DO THIS — How many lines in the records below contain the string "time", counting case? Reply with the number alone.

[INPUT RECORDS start]

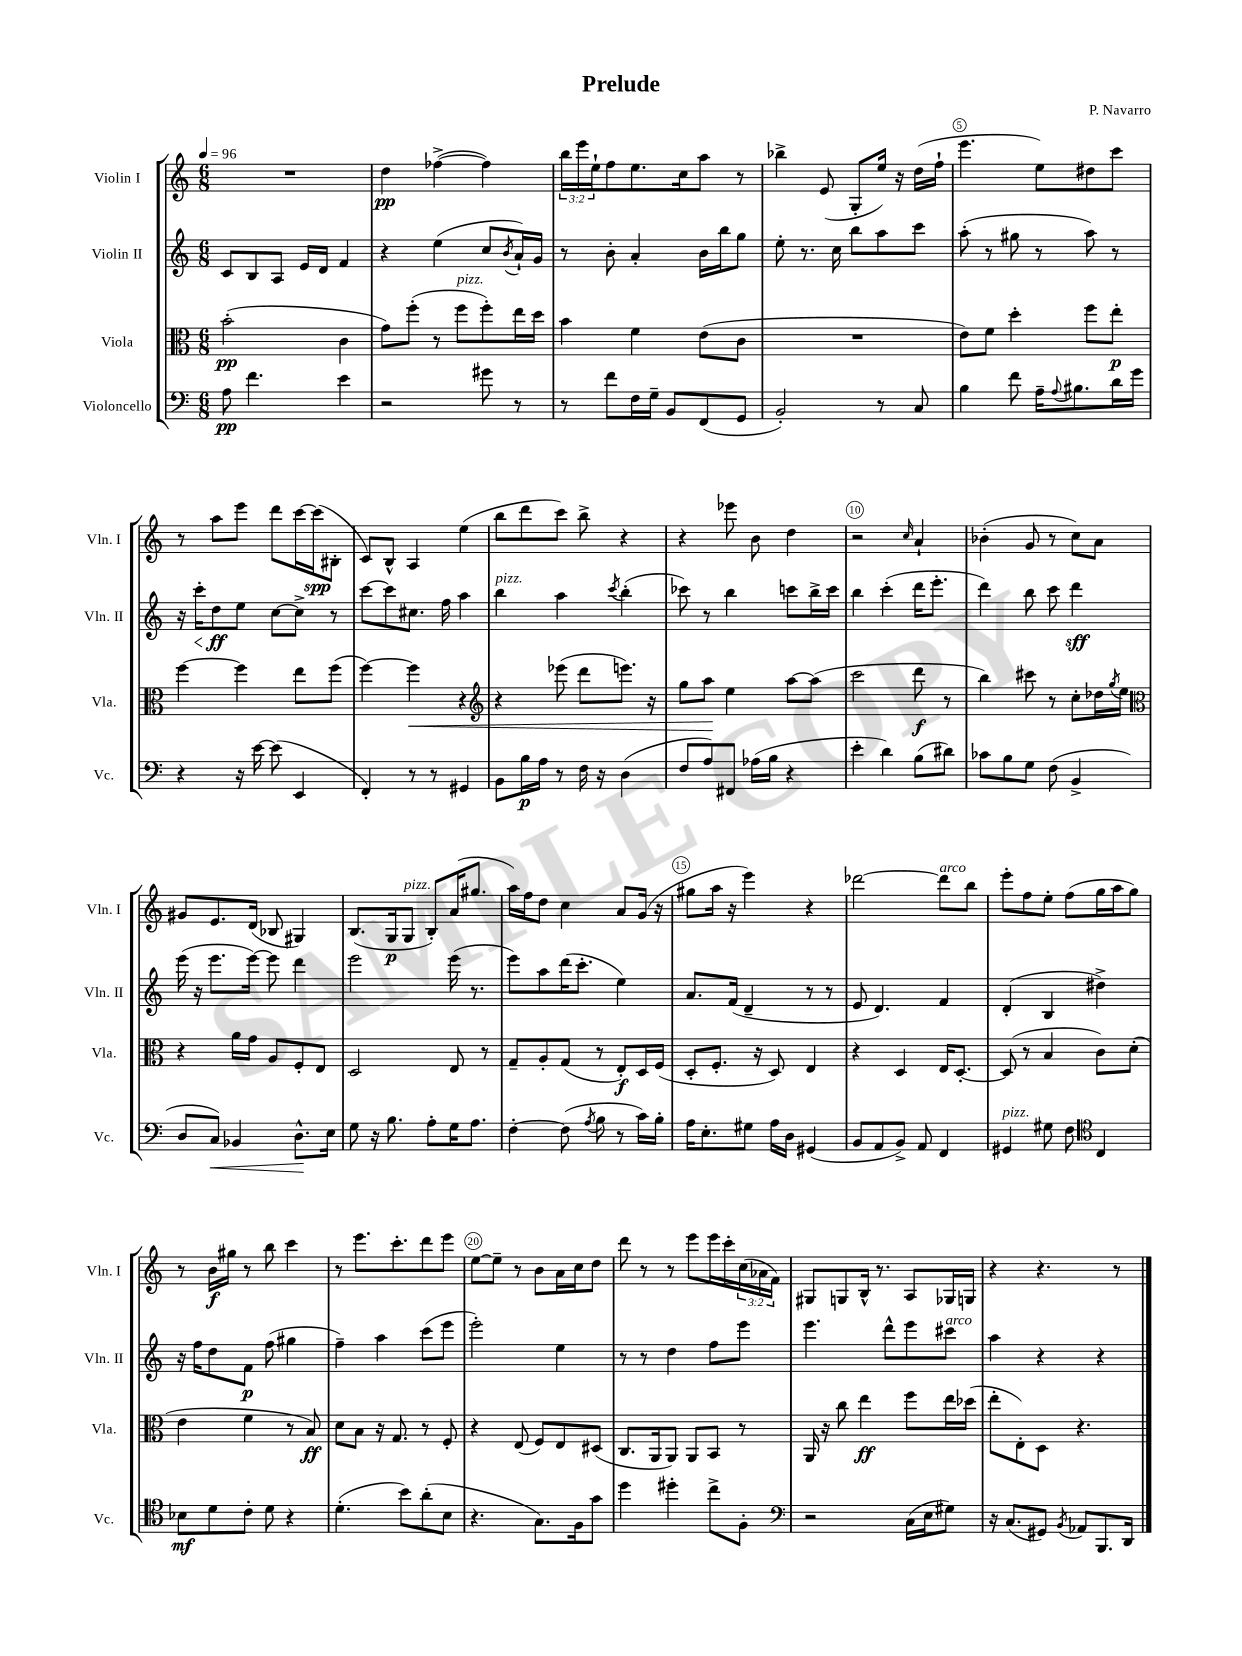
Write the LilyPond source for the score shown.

\header { title = "Prelude" composer = "P. Navarro" }
<<
\new StaffGroup <<
\new Staff = "s0" \with { instrumentName = "Violin I" shortInstrumentName = "Vln. I" } {
    \clef treble \key c \major \numericTimeSignature \time 6/8 \override Staff.TupletNumber.text = #tuplet-number::calc-fraction-text \tempo 4 = 96
    R2. |
    d''4\pp fes''4~->( fes''4) |
    \tuplet 3/2 { b''16 e'''16 e''16-! } f''8 e''8. c''16 a''8 r8 |
    bes''4-> e'8( g8-. e''16) r16 d''16( f''16-! |
    e'''4. e''8) dis''8 c'''8 |
    r8 a''8 e'''8 d'''8 c'''16~ c'''16\spp( bis8-. |
    c'8) b8-^ a4 e''4( |
    b''8 d'''8 c'''8) b''8-> r4 |
    r4 ees'''8 b'8 d''4 |
    r2 \grace { c''16 } a'4-! |
    bes'4-.( g'8 r8 c''8) a'8 |
    gis'8 e'8. d'16( bes8 gis4) |
    b8.( g16\p g8^\markup { \italic "pizz." } b8-.) a'16( gis''8. |
    a''16) f''16 d''8 c''4 a'8 g'16( r16 |
    gis''8 a''16 r16 e'''4) r4 |
    des'''2~ des'''8^\markup { \italic "arco" } b''8 |
    e'''8-. f''8 e''8-. f''8( g''16 a''16 g''8) |
    r8 b'16\f gis''16 r8 b''8 c'''4 |
    r8 e'''8. c'''8.-. d'''8 e'''8 |
    e''8~ e''8-- r8 b'8 a'16 c''16 d''8 |
    d'''8 r8 r8 e'''8 e'''16 c'''16-. \tuplet 3/2 { c''16( aes'16 f'16) } |
    gis8 g8 b16-^ r8. a8 ges16 g16 |
    r4 r4. r8 \bar "|." |
}
\new Staff = "s1" \with { instrumentName = "Violin II" shortInstrumentName = "Vln. II" } {
    \clef treble \key c \major \numericTimeSignature \time 6/8
    c'8 b8 a8 e'16 d'16 f'4 |
    r4 e''4( c''8 \acciaccatura { b'8 } a'16-!) g'16 |
    r8 b'8-. a'4-. b'16 b''16 g''8 |
    e''8-. r8. c''16 b''8 a''8 c'''8 |
    a''8-.( r8 gis''8 r8 a''8) r8 |
    r16 c'''16-.\< d''8\ff\! e''8 c''8~ c''8-> r8 |
    c'''8~ c'''8 cis''8. f''16 a''4 |
    b''4^\markup { \italic "pizz." } a''4 \acciaccatura { c'''8 } b''4-.( |
    ces'''8) r8 b''4 c'''8 b''16-> c'''16 |
    b''4 c'''4-.( d'''16 e'''8.-. |
    d'''4) b''8 c'''8 d'''4\sff |
    e'''16( r16 e'''8. e'''16~) e'''8 d'''4 |
    e'''2 e'''16( r8. |
    e'''8) a''8 d'''16( c'''8.-. e''4) |
    a'8. f'16( d'4-- r8 r8 |
    e'8 d'4.) f'4 |
    d'4-.( b4 dis''4->) |
    r16 f''16 d''8 f'8\p f''8( gis''4 |
    f''4--) a''4 c'''8( e'''8 |
    e'''2-.) e''4 |
    r8 r8 d''4 f''8 e'''8 |
    e'''4. d'''8-^ e'''8 cis'''8^\markup { \italic "arco" } |
    a''4 r4 r4 \bar "|." |
}
\new Staff = "s2" \with { instrumentName = "Viola" shortInstrumentName = "Vla." } {
    \clef alto \key c \major \numericTimeSignature \time 6/8
    b'2-.\pp( c'4 |
    g'8) f''8-.( r8 f''8^\markup { \italic "pizz." } f''8-.) e''16 d''16 |
    b'4 f'4 e'8( c'8 |
    R2. |
    e'8) f'8 d''4-. f''8 e''8-.\p |
    f''4~ f''4 e''8 f''8( |
    f''4~) f''4\< r4 |
    \clef treble r4 ees'''8( d'''8 e'''8.) r16 |
    g''8 a''8\! e''4 a''8~ a''8( |
    c'''2 d'''8\f r8 |
    b''4) cis'''8 r8 c''8-. des''16 \acciaccatura { g''8 } e''16 |
    \clef alto r4 a'16 g'16 a8 f8-. e8 |
    d2 e8 r8 |
    g8-- a8-. g8( r8 e8-.\f) d16 f16( |
    d8-. f8.-. r16 d8) e4 |
    r4 d4 e16 d8.~-. |
    d8( r8 b4 c'8) d'8-.( |
    e'4 f'4 r8 b8\ff) |
    d'8 b8 r16 g8. r8 f8-. |
    r4 e8( f8) e8 dis8( |
    c8. a,16 a,8) a,8 b,8 r8 |
    a,16 r16 c''8 e''4\ff f''8 e''16 des''16( |
    e''8-. e8-.) d8 r4. \bar "|." |
}
\new Staff = "s3" \with { instrumentName = "Violoncello" shortInstrumentName = "Vc." } {
    \clef bass \key c \major \numericTimeSignature \time 6/8
    a8\pp f'4. e'4 |
    r2 gis'8 r8 |
    r8 f'8 f16 g16-- b,8 f,8( g,8 |
    b,2-.) r8 c8 |
    b4 f'8 a16-- \appoggiatura { a8 } bis8. d'16 g'16 |
    r4 r16 e'16~ e'8( e,4 |
    f,4-.) r8 r8 gis,4 |
    b,8 b16\p a16 r8 f16 r16 d4( |
    f8 a8) fis,8 aes16( b16 r4 |
    e'4-. d'4) b8( dis'8) |
    ces'8 b8 g8 f8( b,4-> |
    d8 c8\<) bes,4 d8.-^\! e16 |
    g8 r16 b8. a8-. g16 a8. |
    f4~-. f8( \acciaccatura { a8 } b8 r8 c'16) b16-. |
    a16 e8.-. gis8 a16 d16 gis,4( |
    b,8 a,8 b,8->) a,8 f,4 |
    gis,4^\markup { \italic "pizz." } gis8 f8 \clef tenor c4 |
    bes8\mf d'8 c'8-. d'8 r4 |
    d'4.-.( b'8) a'8-.( b8 |
    r4. g8.) f16 g'8 |
    d''4 dis''4-. c''8-> f8-. |
    \clef bass r2 c16( e16 gis8) |
    r16 c8.( gis,8) \acciaccatura { b,8 } aes,8 b,,8. d,16 \bar "|." |
}
>>
>>
\layout { \context { \Score \override BarNumber.break-visibility = ##(#f #t #t) barNumberVisibility = #(every-nth-bar-number-visible 5) \override BarNumber.stencil = #(make-stencil-circler 0.1 0.3 ly:text-interface::print) } }
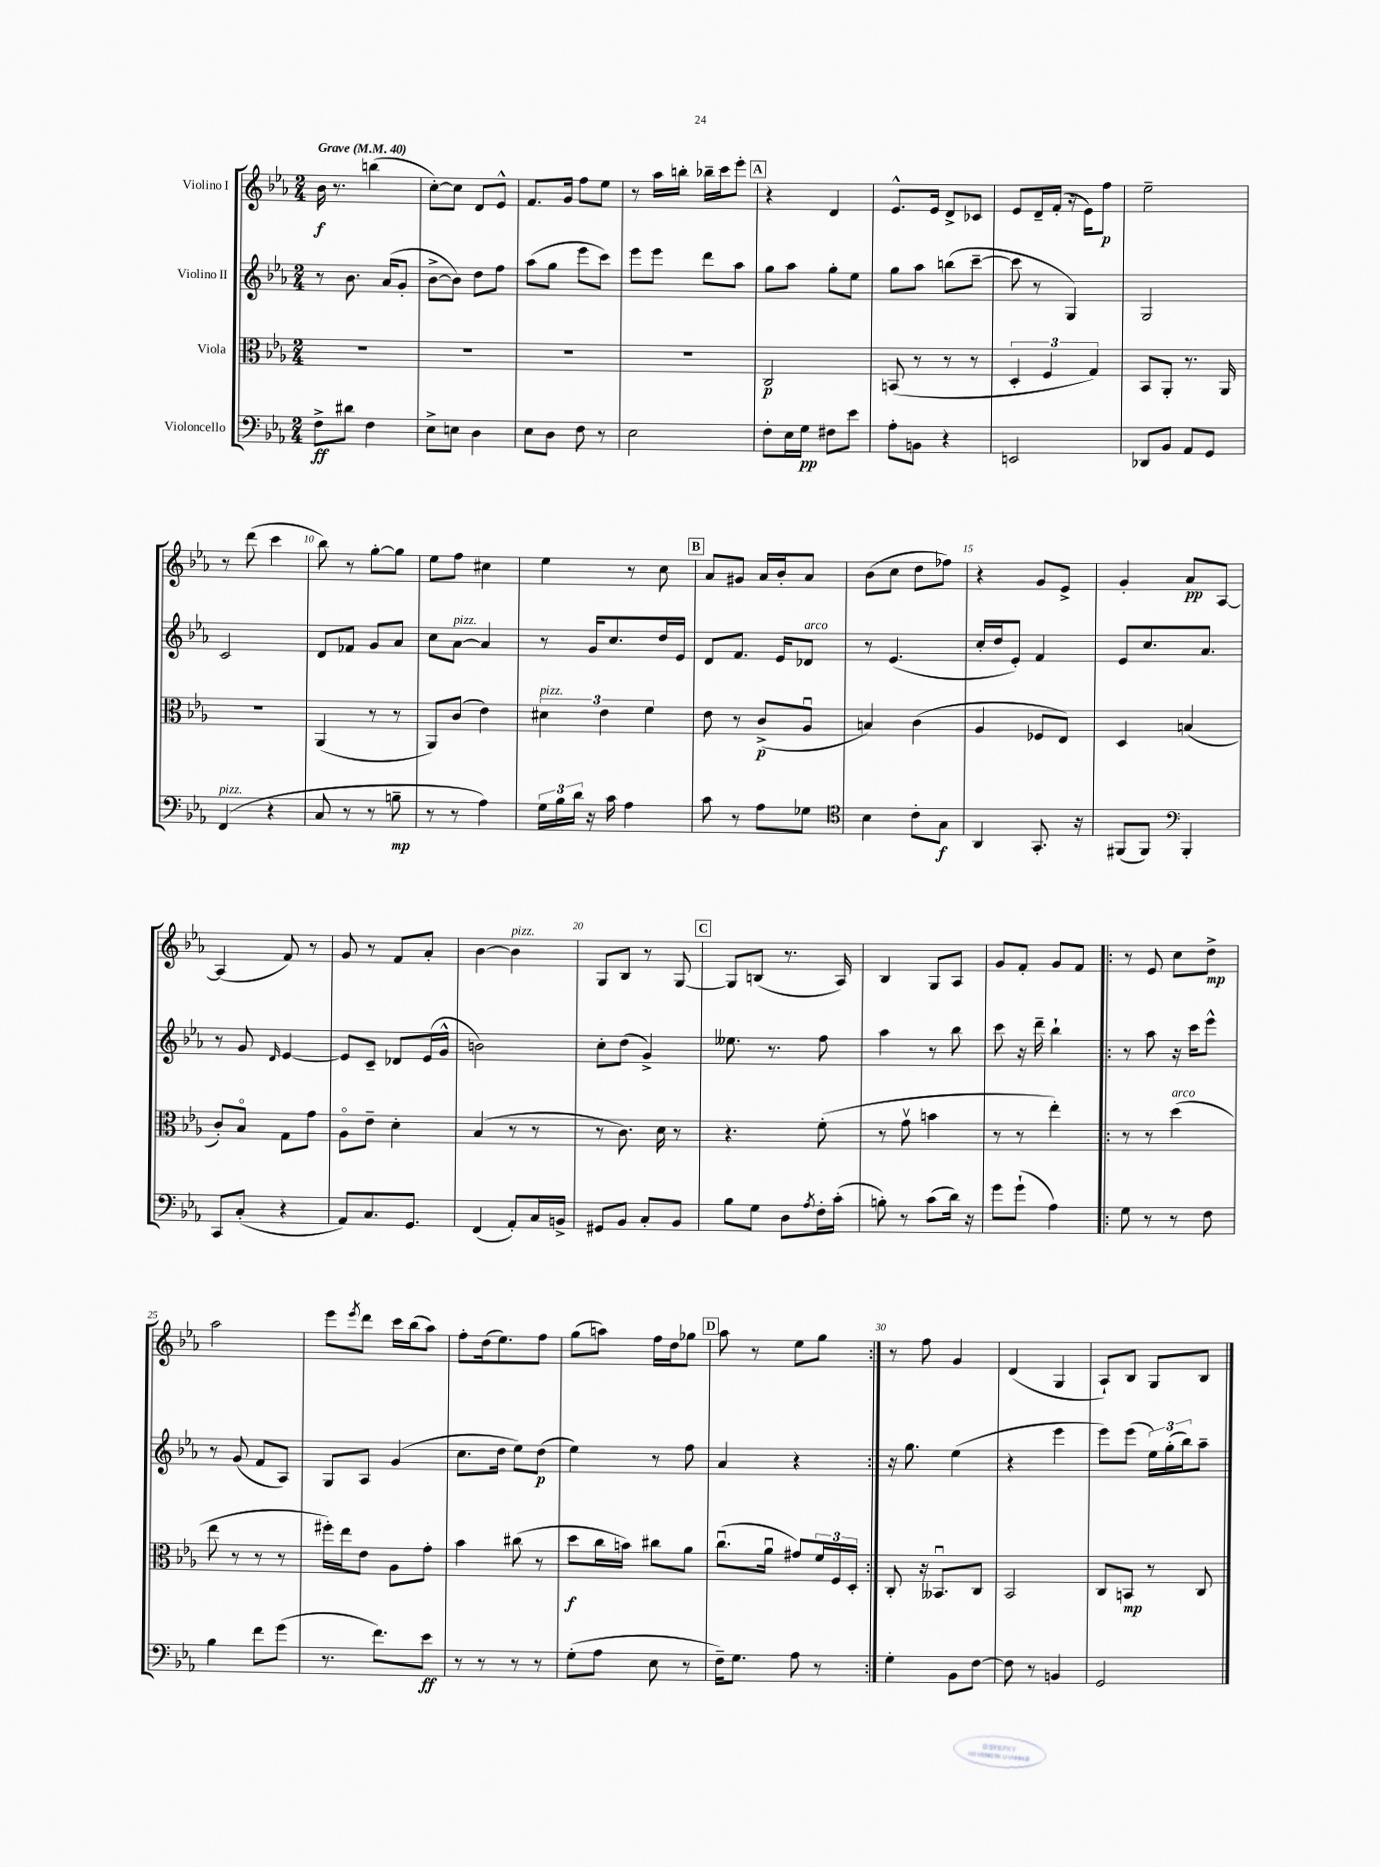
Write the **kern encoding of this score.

**kern	**kern	**kern	**kern
*staff4	*staff3	*staff2	*staff1
*clefF4	*clefC3	*clefG2	*clefG2
*k[b-e-a-]	*k[b-e-a-]	*k[b-e-a-]	*k[b-e-a-]
*M2/4	*M2/4	*M2/4	*M2/4
*MM40	*MM40	*MM40	*MM40
8F^\L	2r	8r	16b-\
.	.	.	8.r
8d#\J	.	8.b-\	.
4F\	.	.	(4bb\
.	.	(16a-/LK	.
.	.	8g'/J	.
=	=	=	=
8E-^\L	2r	[8b-^\L	[8cc'\L)
8E\J	.	8b-\]J)	8cc\]J
4D\	.	8dd\L	8d/L
.	.	8ff\J	8e-^^/J
=	=	=	=
8E-\L	2r	(8aa-\L	8.f/L
8D\J	.	8gg\J	.
.	.	.	16g/Jk
8F\	.	8eee-\L	8ff\L
8r	.	8ccc\J)	8ee-\J
=	=	=	=
2E-\	2r	8eee-\L	8r
.	.	8eee-\J	16aa-\LL
.	.	.	16bb'\JJ
.	.	8ddd\L	16bb-~\LL
.	.	.	16ccc\J
.	.	8aa-\J	8eee-'\J
=	=	=	=
8F'\L	2C/	8gg\L	4r
16E-\L	.	8aa-\J	.
16G\JJ	.	.	.
8F#\L	.	8gg'\L	4d/
8e-\J	.	8ee-\J	.
=	=	=	=
8A-'\L	(8BB/	8gg\L	8.e-^^/L
8BB\J	8r	8aa-\J	.
.	.	.	16e-/Jk
4r	8r	(8bb\L	8d^/L
.	8r	[8ccc~\J	8c-/J
=	=	=	=
2EE/	6D'/	8ccc\]	8e-/L
.	.	8r	16d~/L
.	6F/	.	.
.	.	.	(16f'/JJ
.	.	4G/)	16r
.	.	.	16e-\LK)
.	6G/)	.	.
.	.	.	8ff\J
=	=	=	=
8DD-/L	8BB-/L	2G/	2ee-~\
8BB-/J	8AA-'/J	.	.
8AA-/L	8.r	.	.
8GG/J	.	.	.
.	16AA-/	.	.
=	=	=	=
(4FF/	2r	2c/	8r
.	.	.	(8ddd\
4r	.	.	4ccc\
=	=	=	=
8C/	(4AA-/	8d/L	8bb-\)
8r	.	8f-/J	8r
8r	8r	8g/L	[8gg'\L
8B~\	8r	8a-/J	8gg\]J
=	=	=	=
8r	8AA-/L)	8cc\L	8ee-\L
8r	(8c/J	[8a-\J	8ff\J
4A-\)	4e-\)	4a-/]	4cc#\
=	=	=	=
24G\LL	6d#\	8r	4ee-\
24B-\	.	.	.
24d\JJ	.	.	.
16r	.	16g/LK	.
.	6e-\	.	.
16c\	.	8.cc/	.
4A-\	.	.	8r
.	6f\	.	.
.	.	16dd/L	8cc\
.	.	16e-/JJ	.
=	=	=	=
8c\	8e-\	8d/L	8a-/L
8r	8r	8.f/J	8g#/J
8A-\L	(8c^/L	.	16a-/LL
.	.	16e-/LK	16b-'/J
8G-\J	8A-u/J	8d-/J	8a-/J
=	=	=	=
*clefC4	*	*	*
4B-\	4B/)	8r	(8b-\L
.	.	(4.e-/	8cc\J
8c'\L	(4c\	.	8dd\L
8G\J	.	.	8ff-\J)
=	=	=	=
4AA-/	4A-/	16cc'/LL	4r
.	.	16dd/J	.
.	.	8e-'/J)	.
8.GG'/	8F-/L	4f/	8g/L
.	8E-/J)	.	8e-^/J
16r	.	.	.
=	=	=	=
(8FF#/L	4D/	8e-/L	4g'/
8FF#/J)	.	8.cc/	.
*clefF4	*	*	*
4BBB-'/	(4B/	.	8a-/L
.	.	8.a-/J	.
.	.	.	[8A-/J
=	=	=	=
8CC/L	8c'/L)	8r	(4A-/]
(8C'/J	8B-o/J	8g/	.
.	.	16qqd/	.
4r	8G\L	[4e-/	8f/)
.	8g\J	.	8r
=	=	=	=
8AA-/L)	8A-o\L	8e-/]L	8g/
8.C/	8e-~\J	8c~/J	8r
.	4d'\	8d-/L	8f/L
8.GG/J	.	.	.
.	.	(16e-/L	8a-'/J
.	.	16g^^/JJ	.
=	=	=	=
(4FF/	(4B-/	2b\)	[4b-\
8AA-'/L)	8r	.	4b-\]
16C/L	8r	.	.
16BB^/JJ	.	.	.
=	=	=	=
8GG#/L	8r	8cc'\L	8G/L
8BB-/J	8.c\)	(8dd\J	8B-/J
8C'/L	.	4g^/)	8r
.	16d\	.	.
8BB-/J	8r	.	[8G/
=	=	=	=
8B-\L	4.r	8.ee--\	8G/]L
8G\J	.	.	(8B/J
.	.	8.r	.
8D\L	.	.	8.r
8qA-/	.	.	.
16F'\L	(8f'\	8ff\	.
(16c'\JJ	.	.	16A-/)
=	=	=	=
8B'\)	8r	4aa-\	4B-/
8r	8gv\	.	.
(8c\L	4b\	8r	8G/L
16d\Jk)	.	8bb-\	8A-/J
16r	.	.	.
=	=	=	=
8g\L	8r	8ccc\	8g/L
(8g`\J	8r	16r	8f'/J
.	.	16ddd~\	.
4A-\)	4ee-'\)	4bb-`\	8g/L
.	.	.	8f/J
=!|:	=!|:	=!|:	=!|:
8G\	8r	8r	8r
8r	8r	8aa-\	8e-/
8r	(4dd\	16r	8cc\L
.	.	16ccc\LK	.
8F\	.	8eee-^^\J	8dd^\J
=	=	=	=
4B-\	8ee-\	8r	2aa-\
.	8r	(8g/	.
8f\L	8r	8f/L	.
(8g\J	8r	8A-/J)	.
=	=	=	=
8.r	16ff#'\LL)	8G/L	8eee-\L
.	16ee-\J	.	.
.	.	.	8qeee-/
.	8e-\J	8A-/J	8ddd\J
8.f\L)	.	.	.
.	8A-\L	(4g/	16ccc\LL
.	.	.	(16bb-\J
8e-\J	8g'\J	.	8aa-\J)
=	=	=	=
8r	4b-\	8.cc\L	8ff'\L
8r	.	.	(16dd\k
.	.	16dd\Jk	8.ee-\)
8r	(8cc#\	8ee-\L)	.
8r	8r	(8dd\J	8ff\J
=	=	=	=
(8G'\L	8dd\L	4ee-\)	(8gg\L
8A-\J	16cc\L	.	8aa\J)
.	16b\JJ)	.	.
8E-\	8cc#\L	8r	16ff\LL
.	.	.	16dd\J
8r	8a-\J	8ff\	8gg-\J
=	=	=	=
16F~\LK)	(8.ccu\L	4a-/	8aa-\
8.G\J	.	.	.
.	.	.	8r
.	16a-u\Jk	.	.
8A-\	8g#/L)	4r	8ee-\L
8r	24f/L	.	8gg\J
.	24F/	.	.
.	24D'/JJ	.	.
=:|!	=:|!	=:|!	=:|!
4G'\	8C'/	16r	8r
.	.	8.gg\	.
.	16r	.	8ff\
.	8.BB--u/L	.	.
8BB-\L	.	(4ee-\	4g/
[8F\J	8C/J	.	.
=	=	=	=
8F\]	2BB-/	4r	(4d/
8r	.	.	.
4BB/	.	4eee-\	4G/
=	=	=	=
2GG/	8C/L	8eee-\L)	8A-`/L)
.	8BB/J	(8eee-\J	8B-/J
.	8r	24ee-\LL)	8G/L
.	.	(24gg'\	.
.	.	24bb-\J)	.
.	8C/	8aa-~\J	8B-/J
==	==	==	==
*-	*-	*-	*-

[INPUT RECORDS end]

FINAL ANSWER — 4